[Requirement] Across the records that follow, give the number of lines containing the word "relocated" and nothing else.

[Given records]
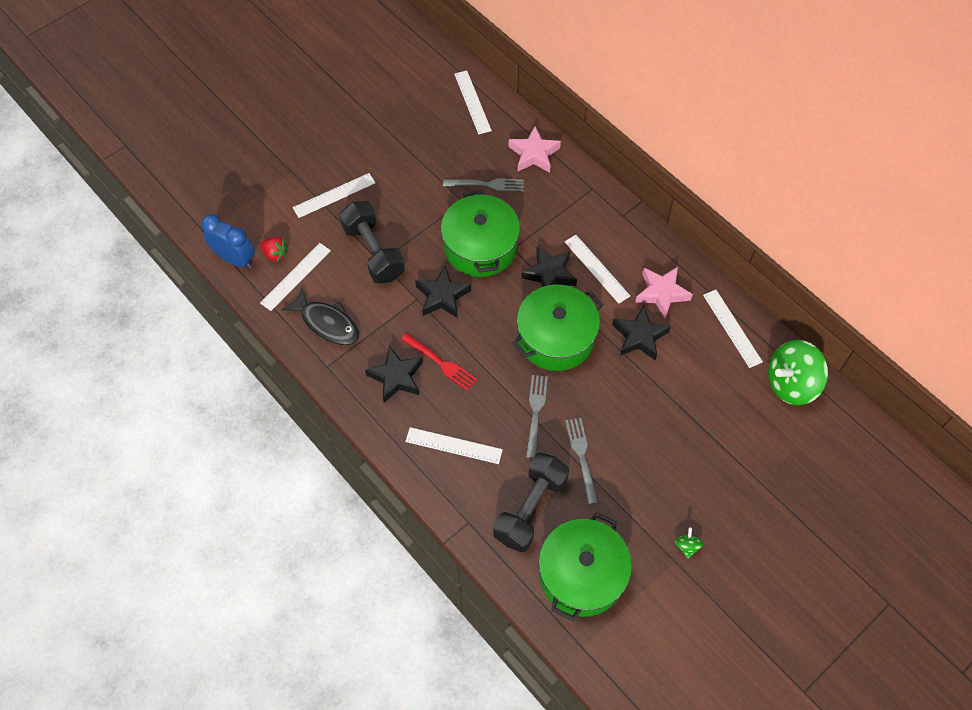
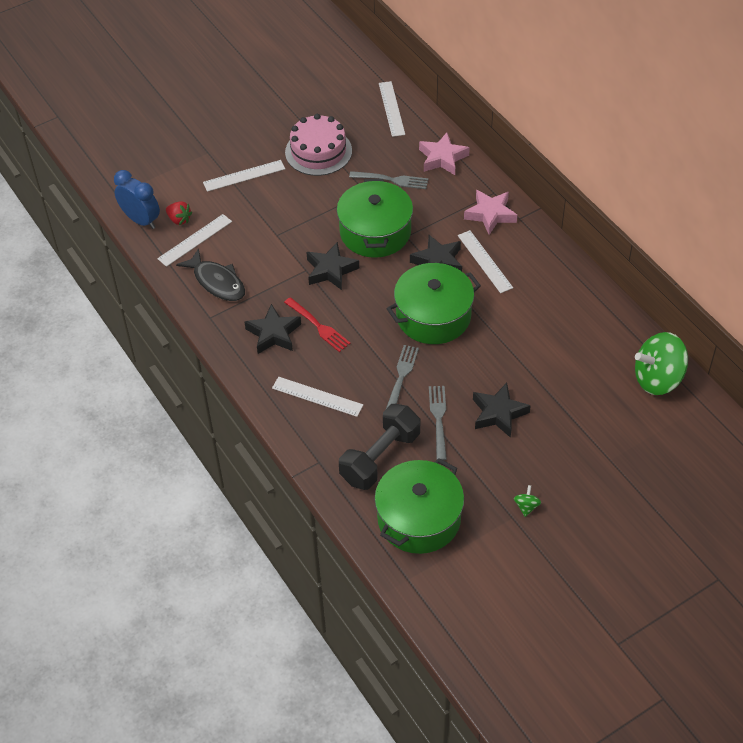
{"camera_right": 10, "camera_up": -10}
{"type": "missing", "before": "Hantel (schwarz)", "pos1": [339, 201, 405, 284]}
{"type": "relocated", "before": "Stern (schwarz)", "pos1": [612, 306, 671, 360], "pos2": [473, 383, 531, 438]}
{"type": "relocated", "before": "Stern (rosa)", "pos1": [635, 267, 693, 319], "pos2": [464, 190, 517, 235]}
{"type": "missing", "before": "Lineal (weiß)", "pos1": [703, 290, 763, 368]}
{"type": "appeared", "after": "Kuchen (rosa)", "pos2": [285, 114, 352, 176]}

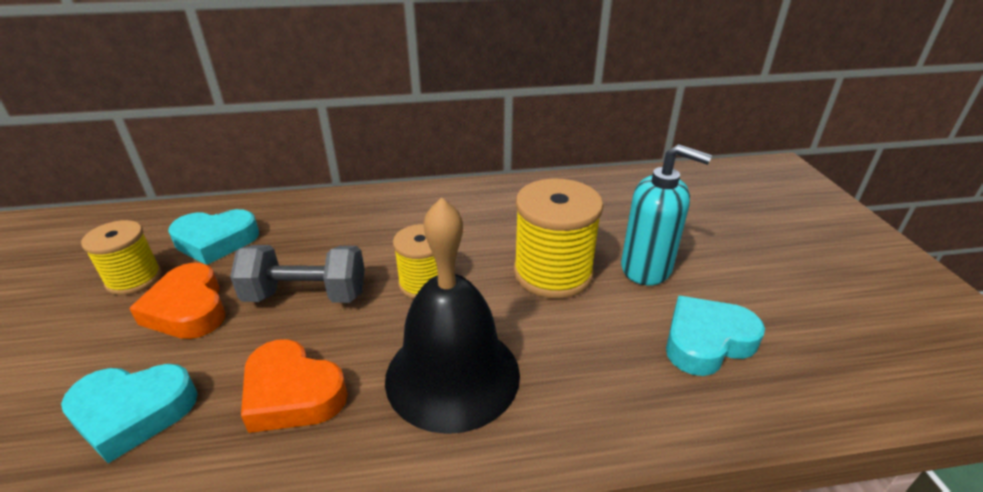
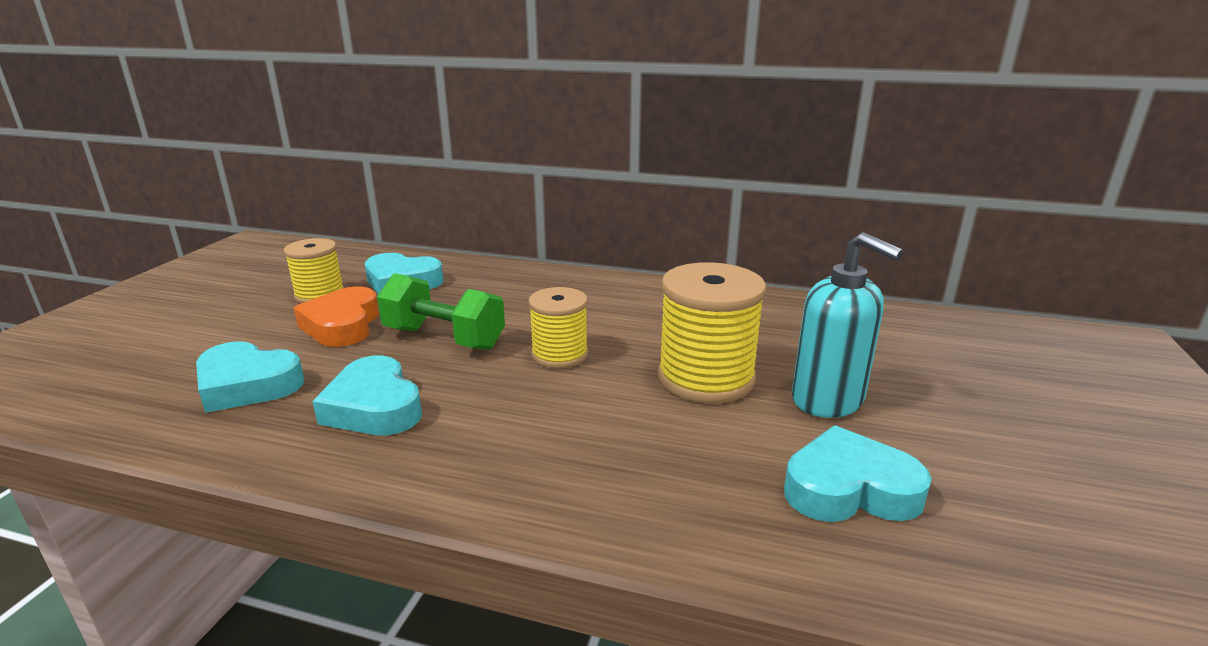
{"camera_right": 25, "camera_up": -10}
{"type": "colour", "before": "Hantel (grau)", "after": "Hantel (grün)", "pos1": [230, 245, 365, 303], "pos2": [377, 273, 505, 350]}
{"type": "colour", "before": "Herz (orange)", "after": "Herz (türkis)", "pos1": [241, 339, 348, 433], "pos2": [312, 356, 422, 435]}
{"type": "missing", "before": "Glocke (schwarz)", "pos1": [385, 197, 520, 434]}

[Solution to the problem] 2